***** INFORMATION

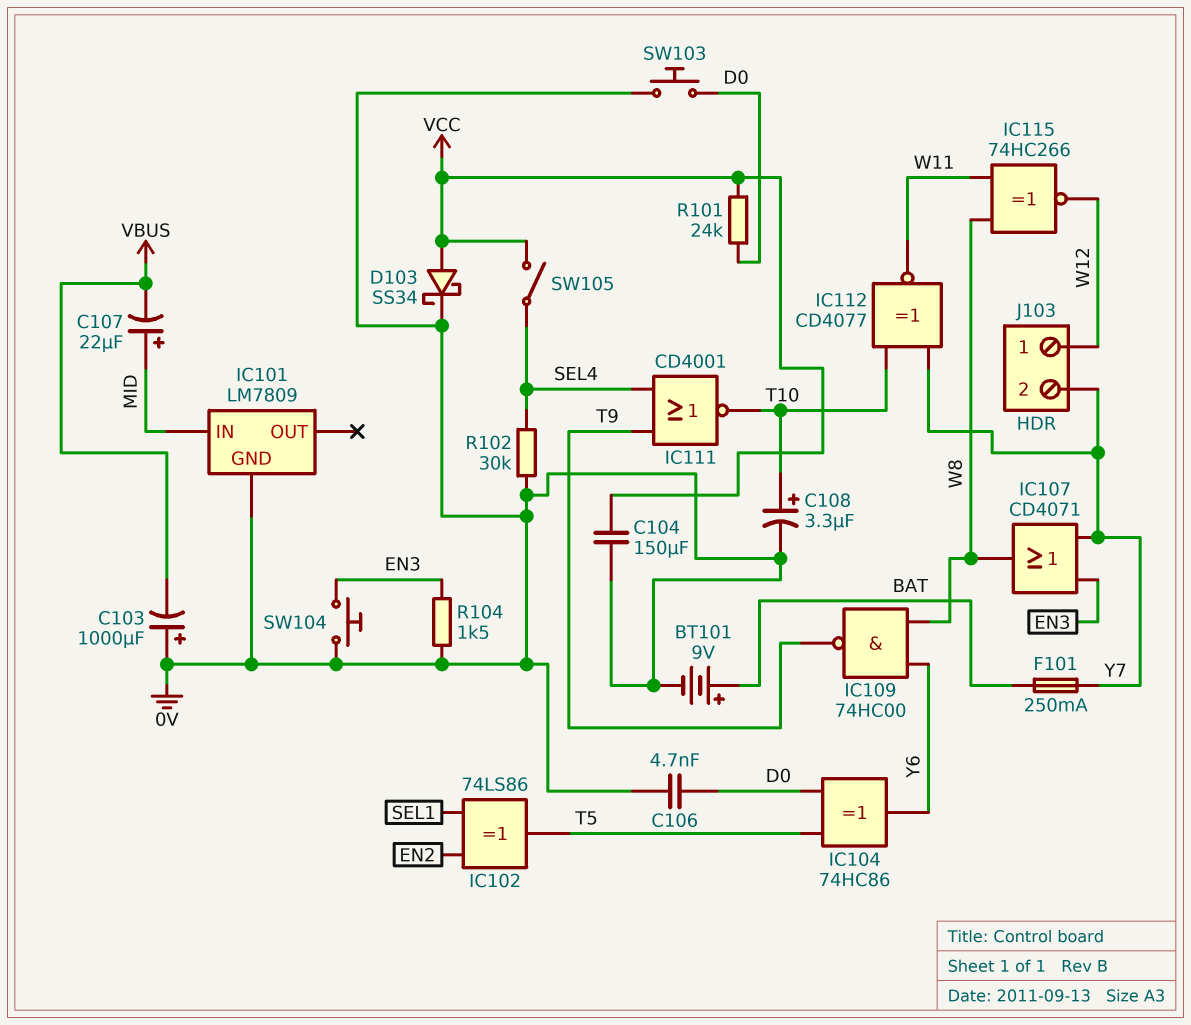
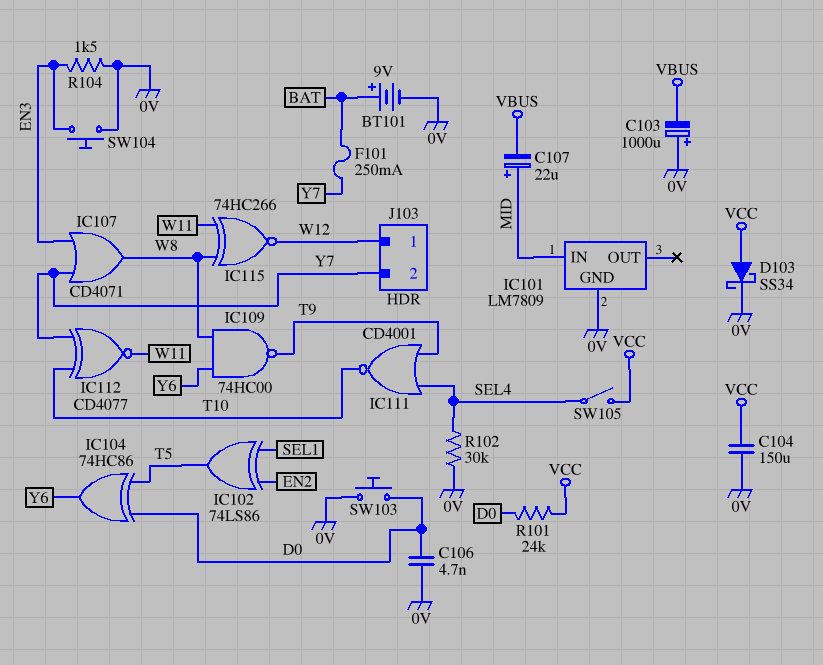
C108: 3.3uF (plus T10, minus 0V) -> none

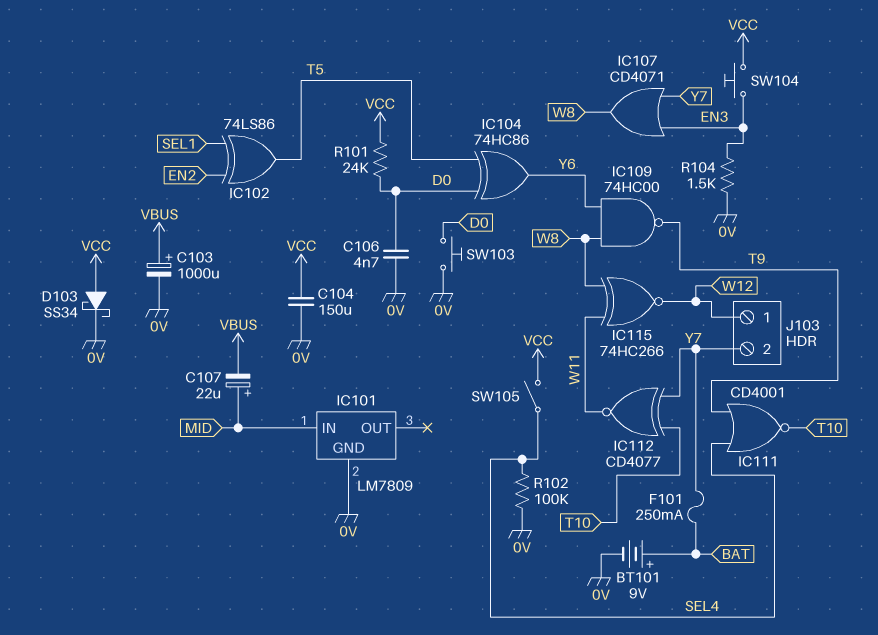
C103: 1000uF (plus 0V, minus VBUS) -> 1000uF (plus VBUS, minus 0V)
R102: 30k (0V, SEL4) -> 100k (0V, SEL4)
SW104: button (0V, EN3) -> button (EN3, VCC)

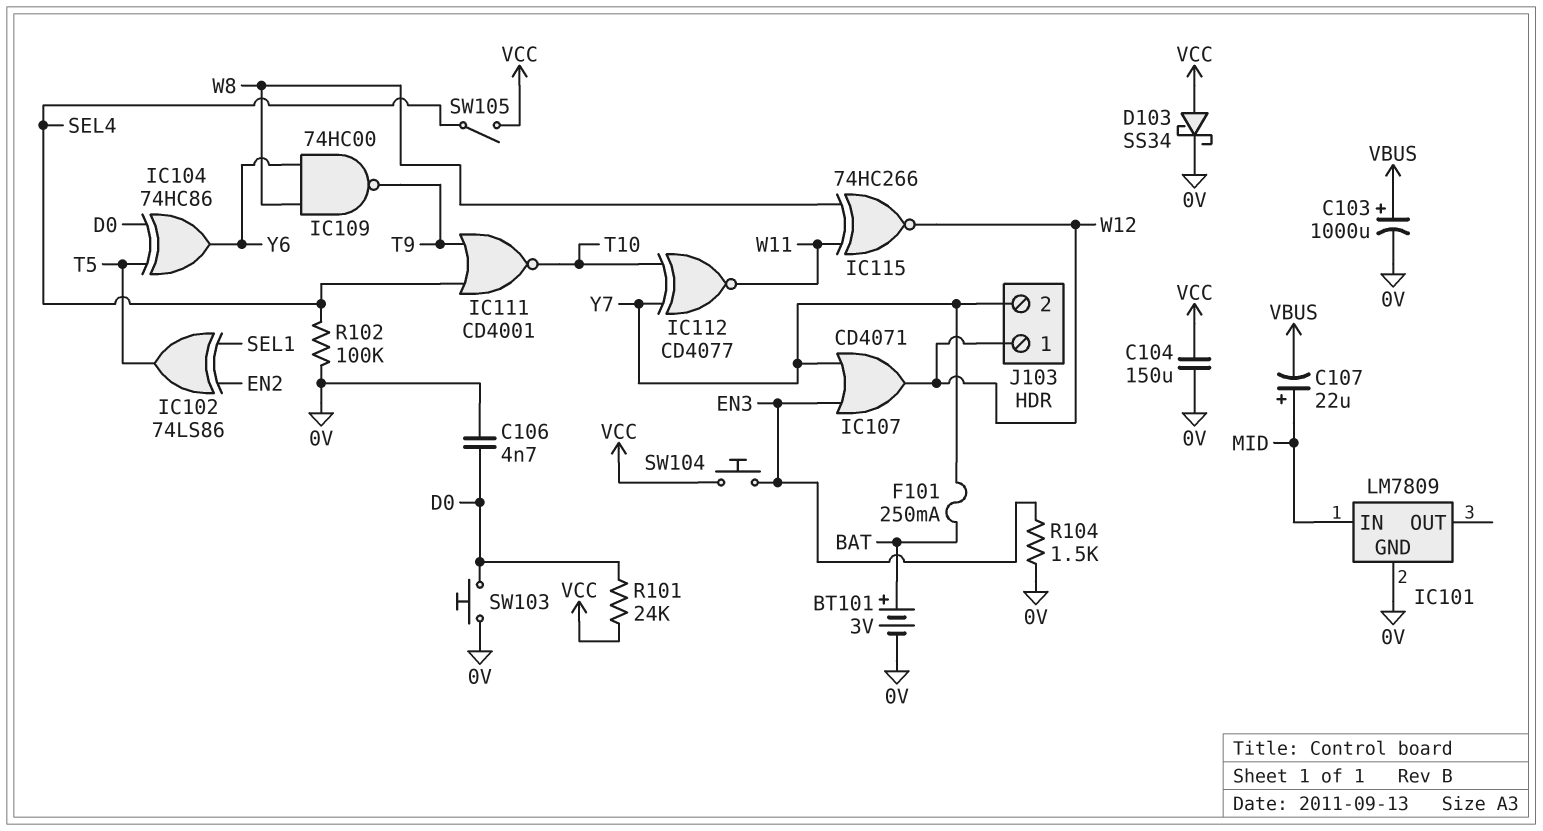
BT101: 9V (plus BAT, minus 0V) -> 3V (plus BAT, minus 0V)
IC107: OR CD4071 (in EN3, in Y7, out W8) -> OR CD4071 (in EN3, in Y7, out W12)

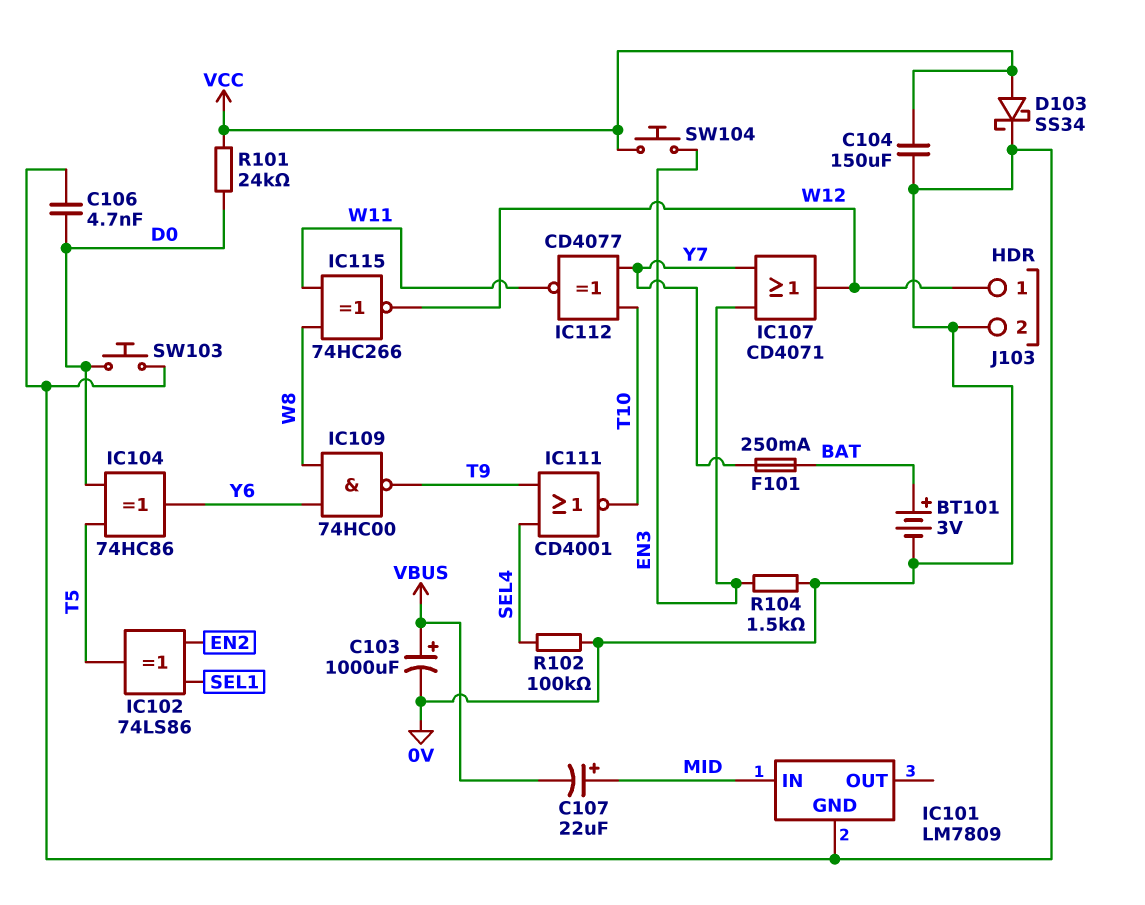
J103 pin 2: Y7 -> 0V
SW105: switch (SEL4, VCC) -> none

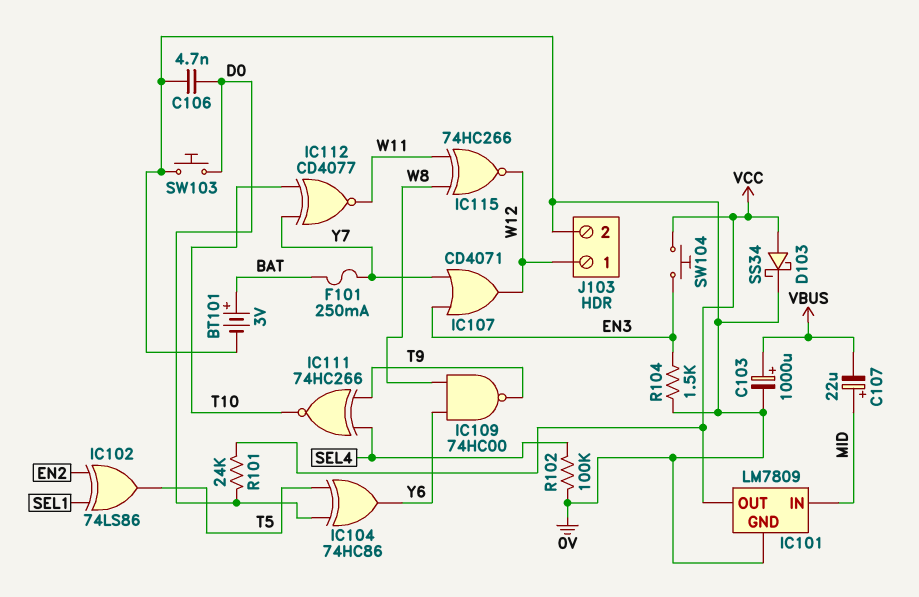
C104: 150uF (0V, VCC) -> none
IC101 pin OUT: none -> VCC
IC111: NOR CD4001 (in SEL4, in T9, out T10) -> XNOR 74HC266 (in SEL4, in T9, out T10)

**********

**WHAT IS NEEDED**
All of the lines above should be printed exactly, minus the pictures.

**REPLY**
C108: 3.3uF (plus T10, minus 0V) -> none

C103: 1000uF (plus 0V, minus VBUS) -> 1000uF (plus VBUS, minus 0V)
R102: 30k (0V, SEL4) -> 100k (0V, SEL4)
SW104: button (0V, EN3) -> button (EN3, VCC)

BT101: 9V (plus BAT, minus 0V) -> 3V (plus BAT, minus 0V)
IC107: OR CD4071 (in EN3, in Y7, out W8) -> OR CD4071 (in EN3, in Y7, out W12)

J103 pin 2: Y7 -> 0V
SW105: switch (SEL4, VCC) -> none

C104: 150uF (0V, VCC) -> none
IC101 pin OUT: none -> VCC
IC111: NOR CD4001 (in SEL4, in T9, out T10) -> XNOR 74HC266 (in SEL4, in T9, out T10)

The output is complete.